--- Extracted data entries ---

-- Opening Marker --

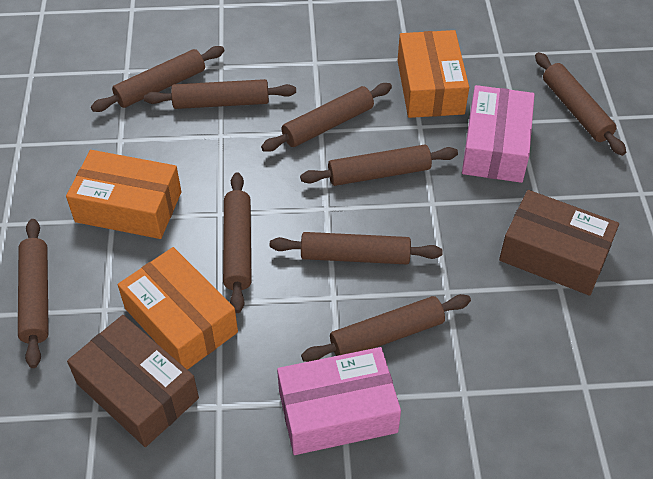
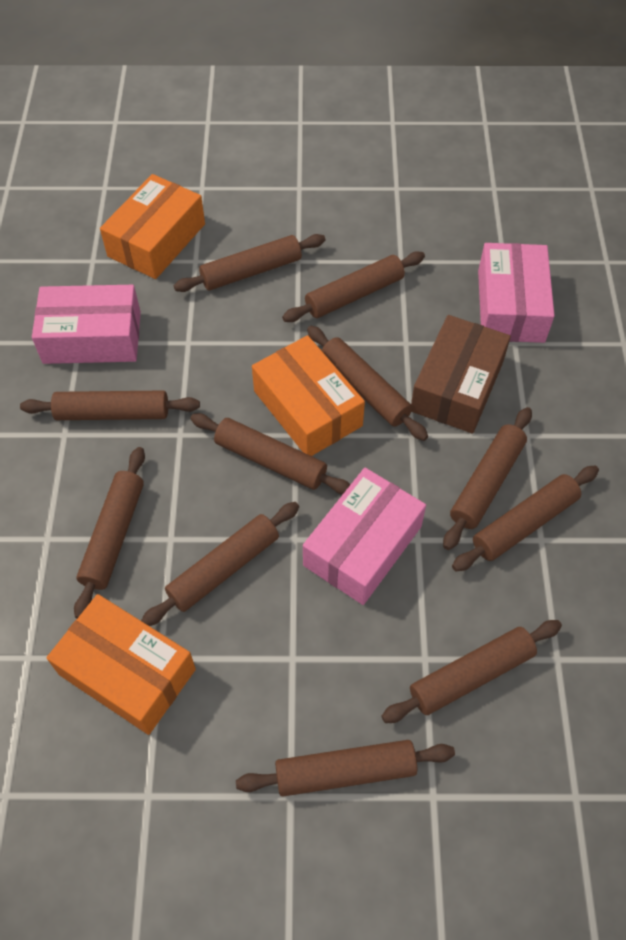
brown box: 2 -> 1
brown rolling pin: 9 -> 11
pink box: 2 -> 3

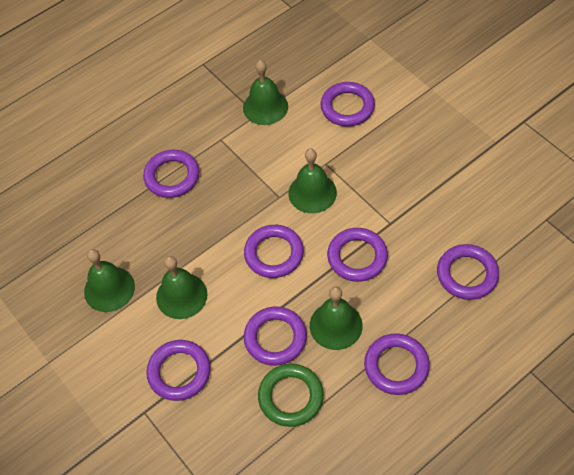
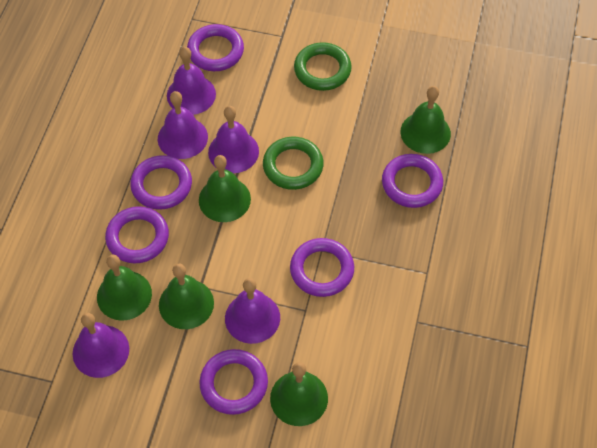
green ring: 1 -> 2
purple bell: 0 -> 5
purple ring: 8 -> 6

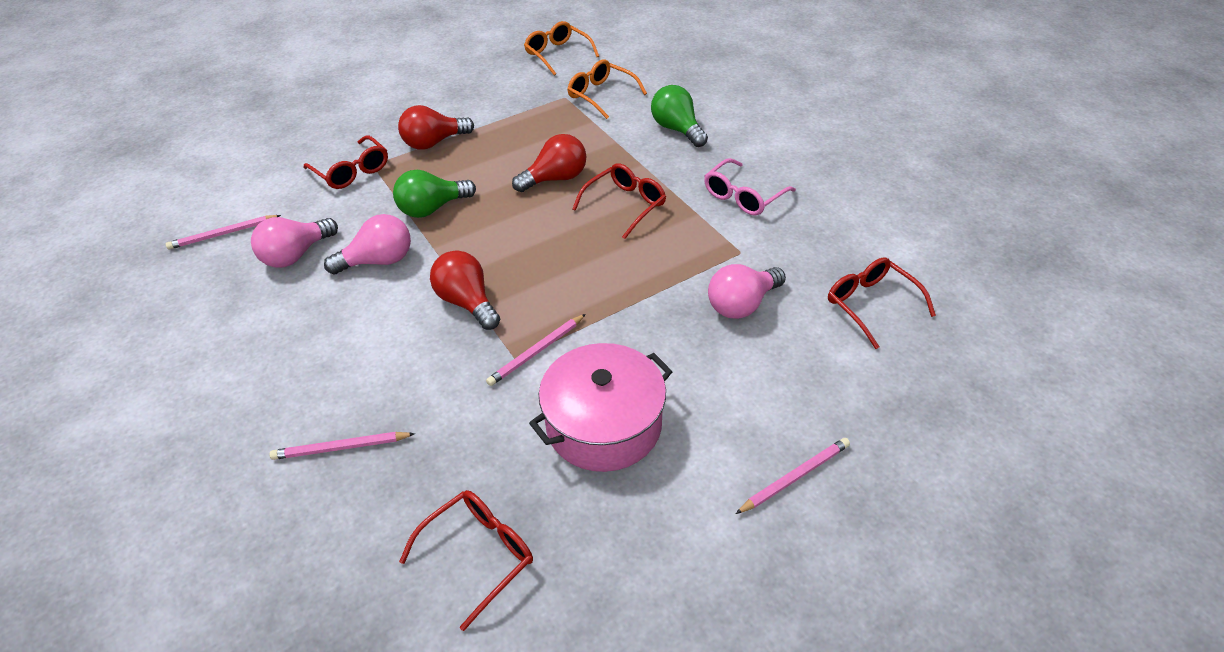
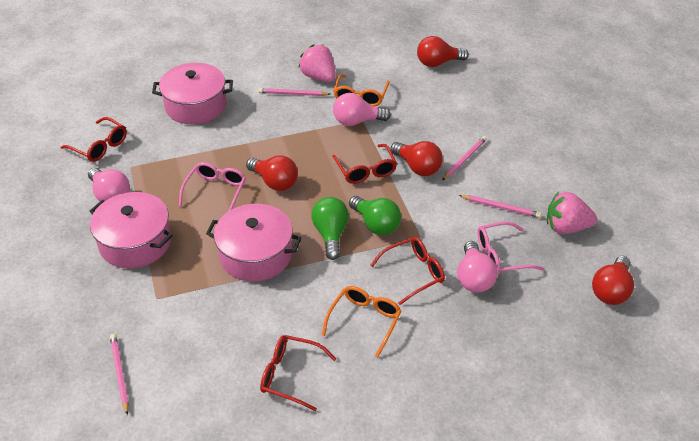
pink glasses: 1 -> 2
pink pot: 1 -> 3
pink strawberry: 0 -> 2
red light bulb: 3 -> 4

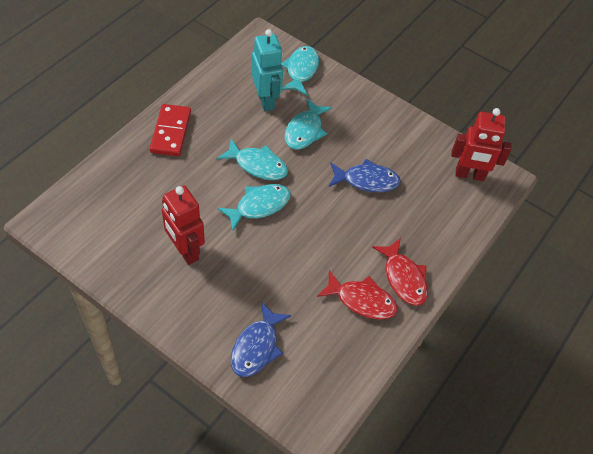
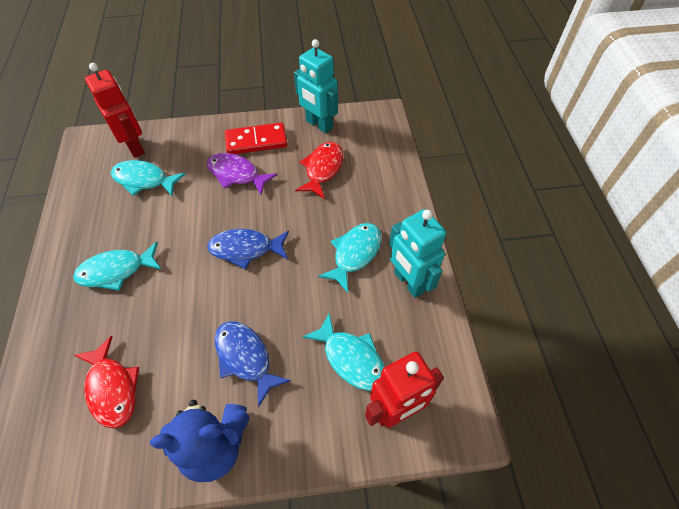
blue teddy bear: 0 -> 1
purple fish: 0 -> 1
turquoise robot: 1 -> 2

-- Closing Marker --
-- Opening Marker --

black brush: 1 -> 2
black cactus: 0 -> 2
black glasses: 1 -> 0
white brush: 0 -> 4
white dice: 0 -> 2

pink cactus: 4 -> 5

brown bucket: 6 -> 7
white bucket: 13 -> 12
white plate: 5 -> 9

-- Closing Marker --

--- WHAT THE TASK REQUIRES ---
Copy word for word only the lines above from the one with "brown box: 2 -> 1" through the one with "turquoise robot: 1 -> 2". Leave pictures out.

--- OUTPUT ---
brown box: 2 -> 1
brown rolling pin: 9 -> 11
pink box: 2 -> 3

green ring: 1 -> 2
purple bell: 0 -> 5
purple ring: 8 -> 6

pink glasses: 1 -> 2
pink pot: 1 -> 3
pink strawberry: 0 -> 2
red light bulb: 3 -> 4

blue teddy bear: 0 -> 1
purple fish: 0 -> 1
turquoise robot: 1 -> 2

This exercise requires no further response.